● **WORK INSTRUCTIONS**: Everything from the line with "(708, 168) = (366, 153): green" to the end of the data is to be retyped exactly, and nothing else.

● **DATASET EXCERPTS**:

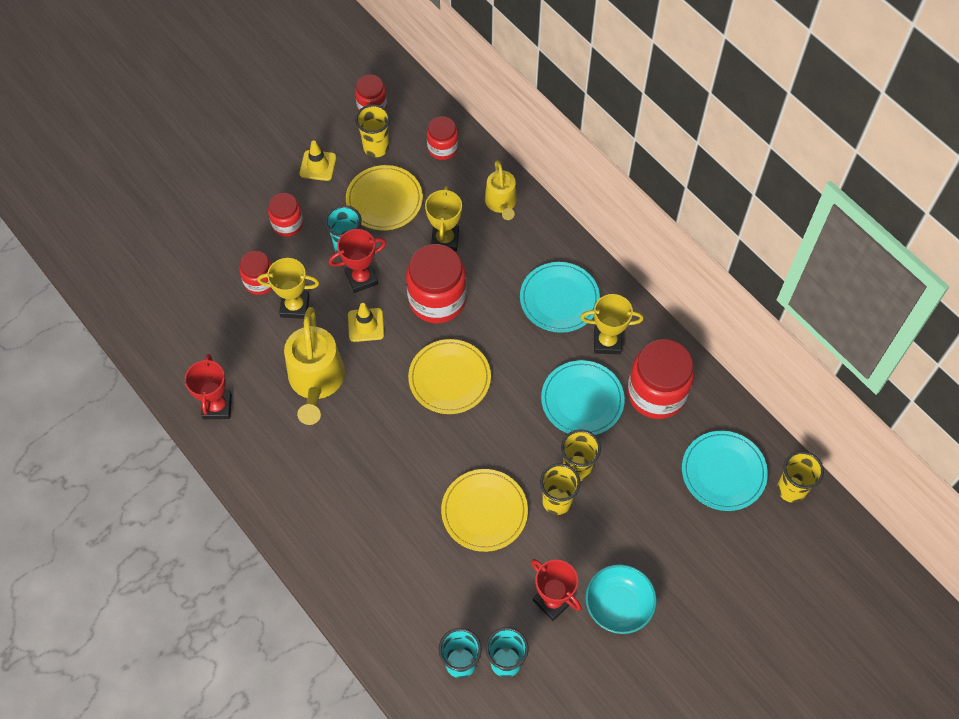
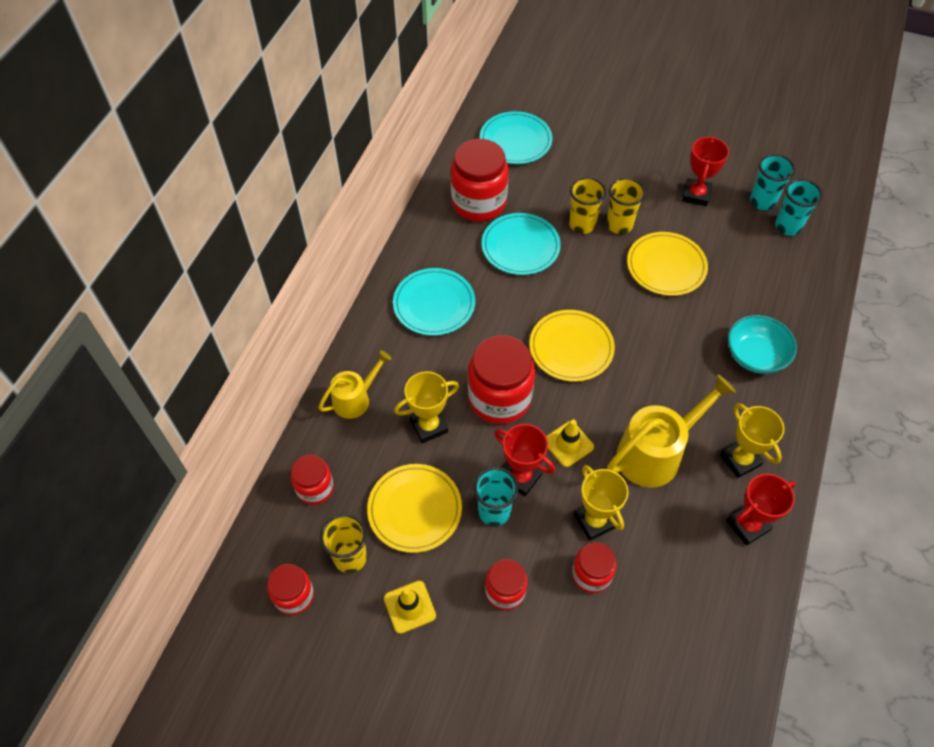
camera: 120 degrees left, 5 degrees down
(607, 342) = (454, 252): yellow trophy -> yellow trophy (740, 460)
(618, 605) = (665, 158): turquoise bowl -> turquoise bowl (755, 355)
(791, 489) = (500, 101): yellow cup -> none

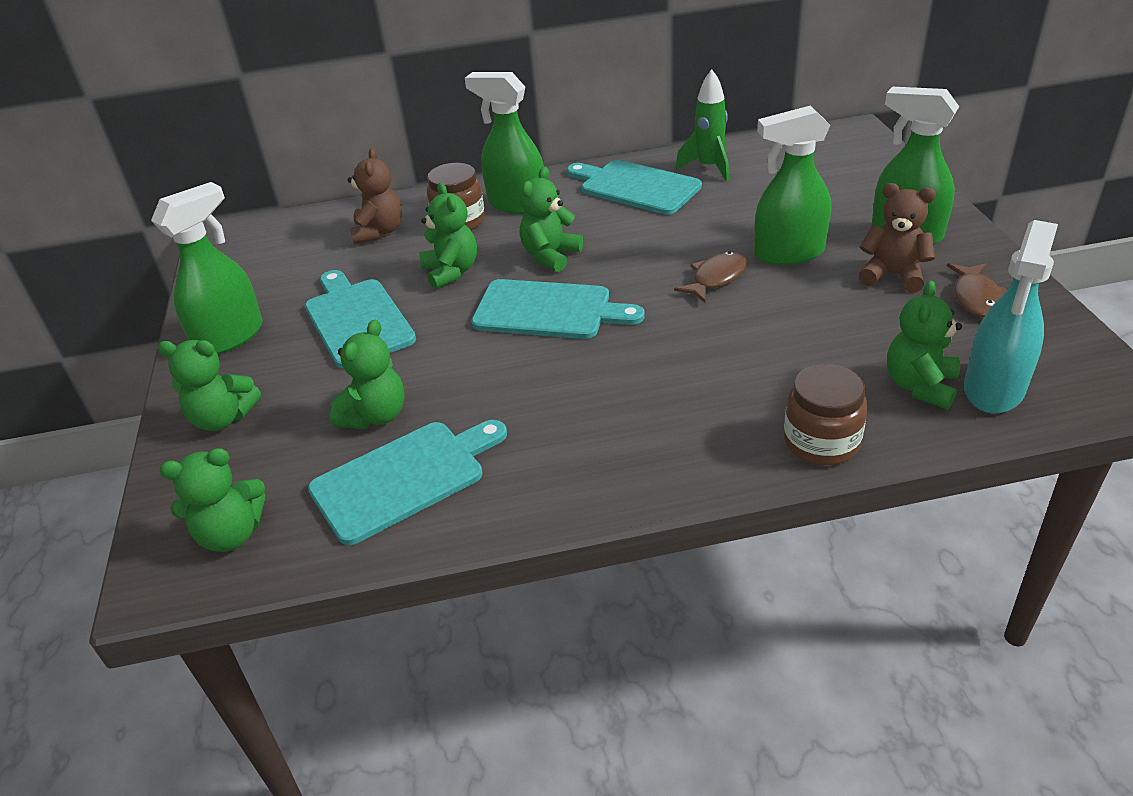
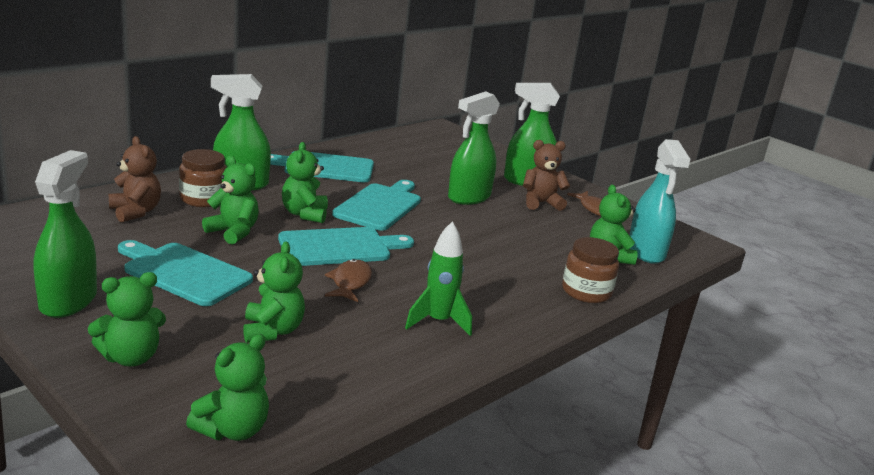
camera: 40 degrees left, 15 degrees down
(404, 478) = (339, 364): turquoise cutting board -> turquoise cutting board (380, 206)
(708, 168) = (366, 153): green rocket -> green rocket (438, 322)
(716, 278) = (437, 215): brown fish -> brown fish (350, 282)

● **EXERCISE ANSWER**:
(708, 168) = (366, 153): green rocket -> green rocket (438, 322)
(716, 278) = (437, 215): brown fish -> brown fish (350, 282)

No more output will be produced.